Coordinate-based object records:
-- Opening Marker --

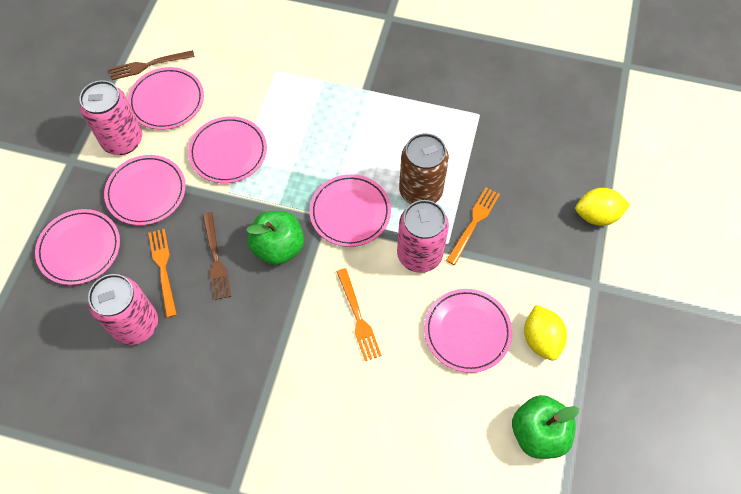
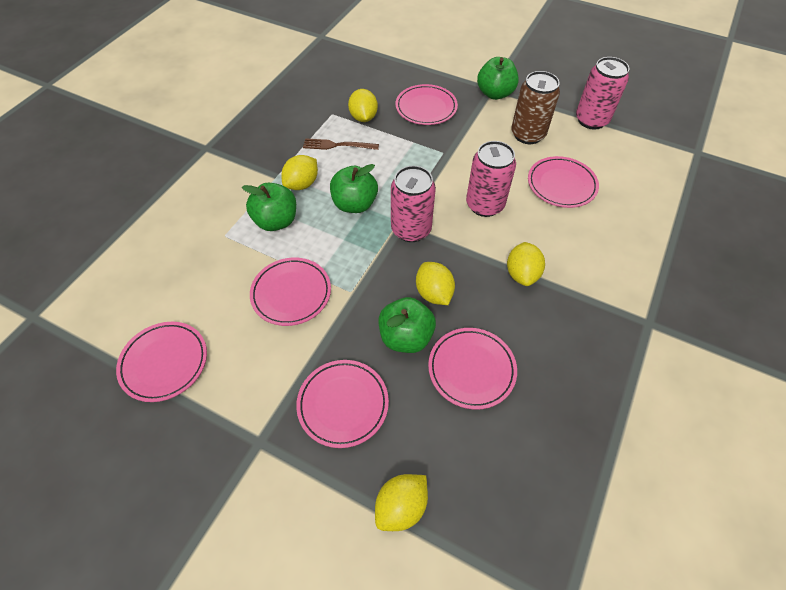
brown fork: 2 -> 1
green apple: 2 -> 4
orange fork: 3 -> 0
yellow lemon: 2 -> 5

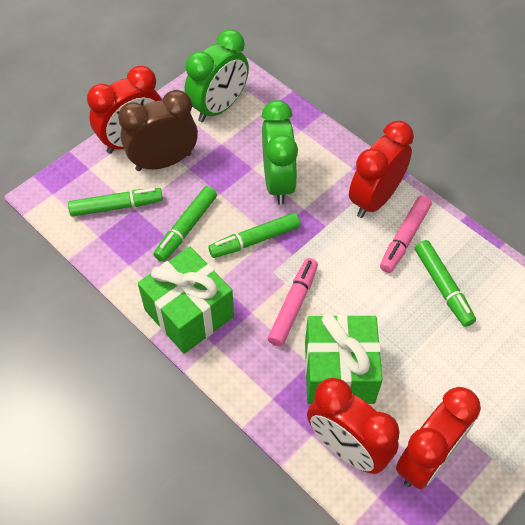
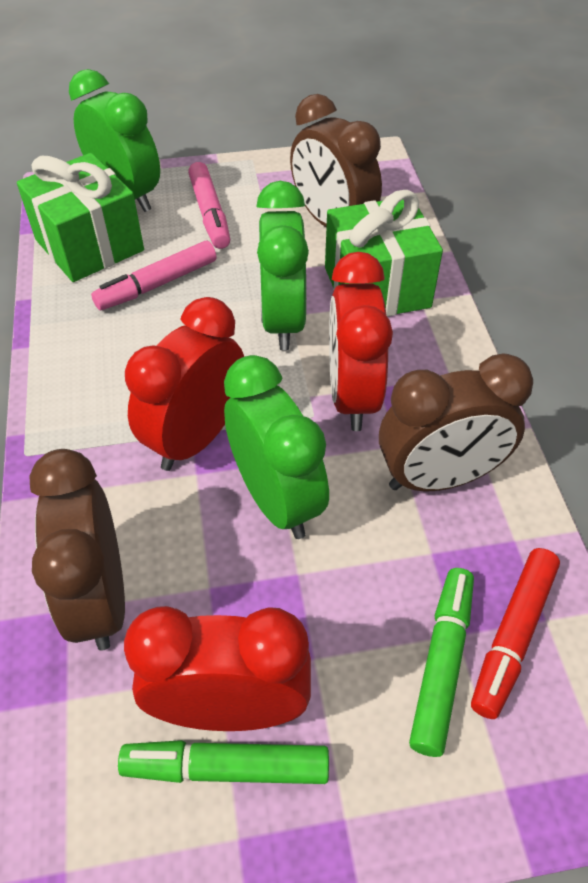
brown clock: 1 -> 3
green clock: 2 -> 3
green marker: 4 -> 2
red clock: 4 -> 3
red marker: 0 -> 1

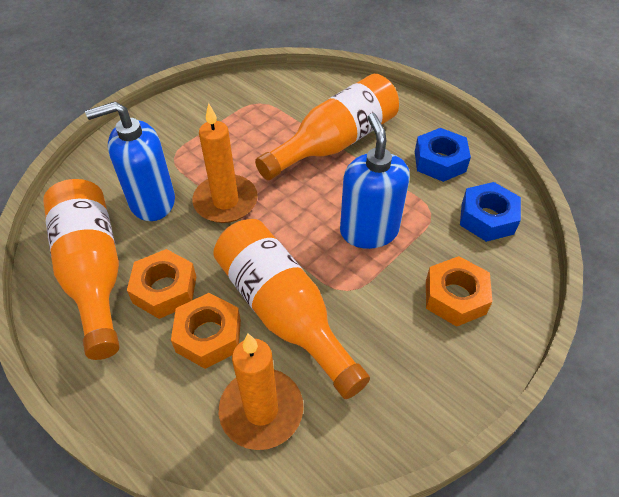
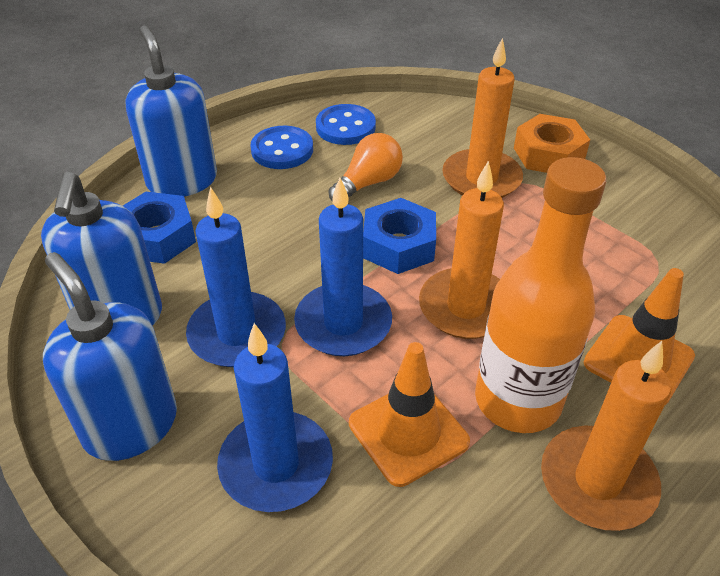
blue button: 0 -> 2
blue candle: 0 -> 3
blue soap dispenser: 2 -> 3
orange bottle: 3 -> 1
orange candle: 2 -> 3
orange light bulb: 0 -> 1
orange nut: 3 -> 1
orange traffic cone: 0 -> 2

-- Closing Marker --

YOUR INSTRUCTIONS | If a line in the data above contains the string "orange", count it; then state only the total.

ANSWER BOX | 6